What you should do - With the pictures left out, transcribe exactly the lines from the one with "pos1: [311, 434, 386, 496]" through the end of the data.

Data records -
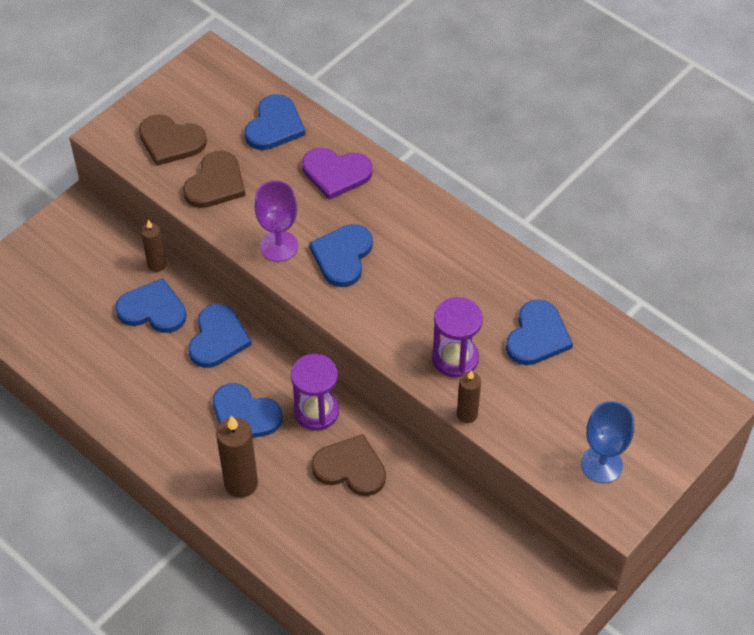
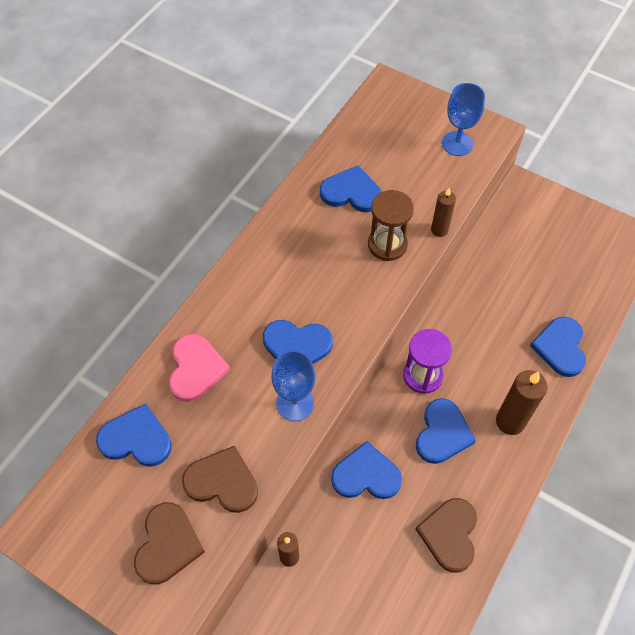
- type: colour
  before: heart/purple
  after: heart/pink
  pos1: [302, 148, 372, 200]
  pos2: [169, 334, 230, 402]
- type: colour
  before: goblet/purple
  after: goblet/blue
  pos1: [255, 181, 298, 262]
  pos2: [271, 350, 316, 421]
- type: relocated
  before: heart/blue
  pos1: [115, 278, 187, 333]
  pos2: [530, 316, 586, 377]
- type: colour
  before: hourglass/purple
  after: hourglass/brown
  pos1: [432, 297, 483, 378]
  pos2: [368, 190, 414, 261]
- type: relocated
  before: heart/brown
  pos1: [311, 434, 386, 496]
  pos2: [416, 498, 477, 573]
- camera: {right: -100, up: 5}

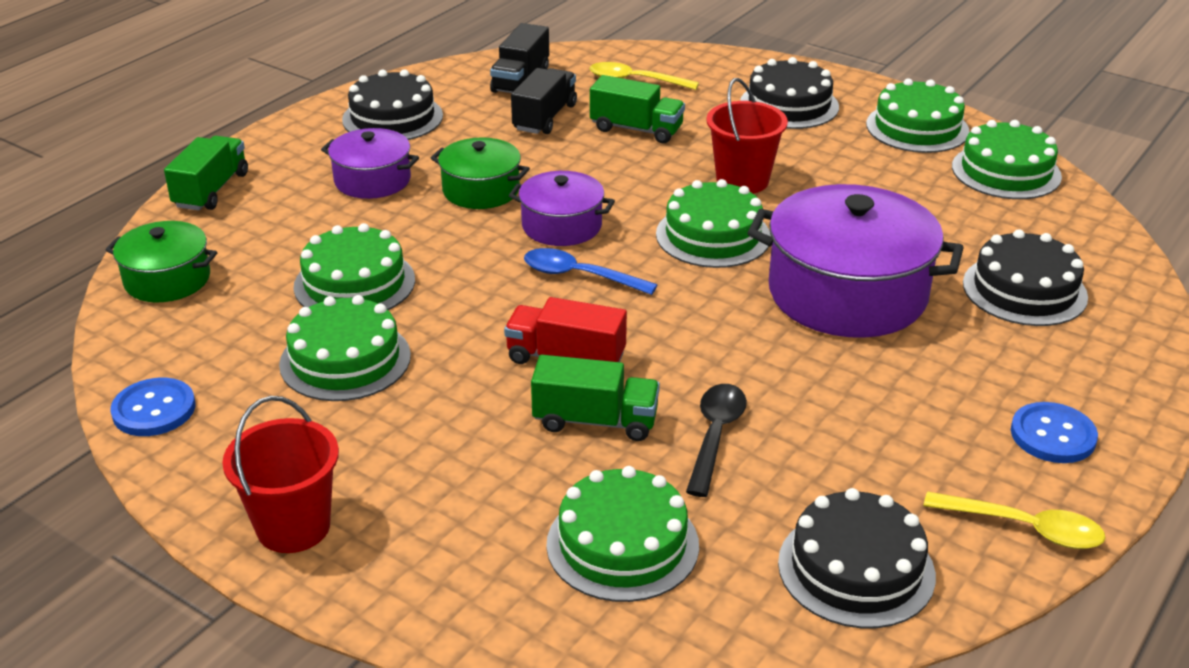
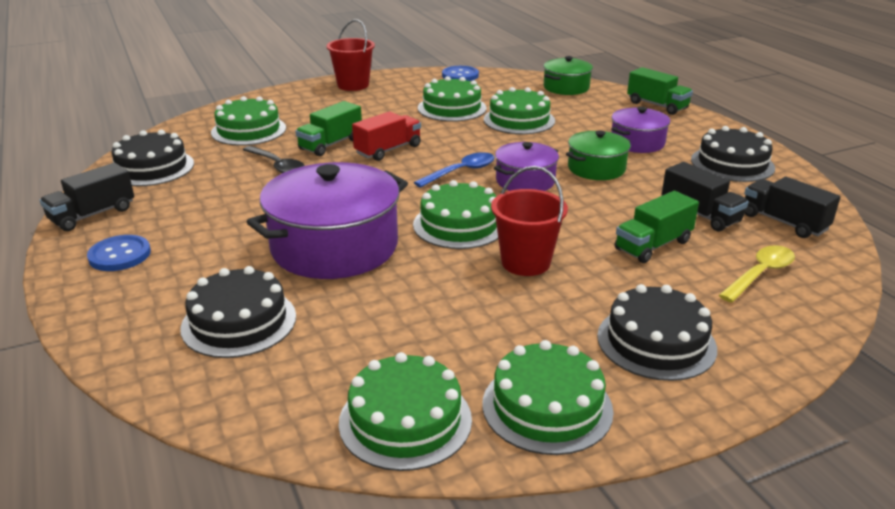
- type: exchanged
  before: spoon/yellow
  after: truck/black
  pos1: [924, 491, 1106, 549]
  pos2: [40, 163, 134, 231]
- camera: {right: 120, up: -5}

Reply to the task -
  pos1: [311, 434, 386, 496]
  pos2: [416, 498, 477, 573]
- camera: {right: -100, up: 5}

- type: exchanged
  before: spoon/yellow
  after: truck/black
  pos1: [924, 491, 1106, 549]
  pos2: [40, 163, 134, 231]
- camera: {right: 120, up: -5}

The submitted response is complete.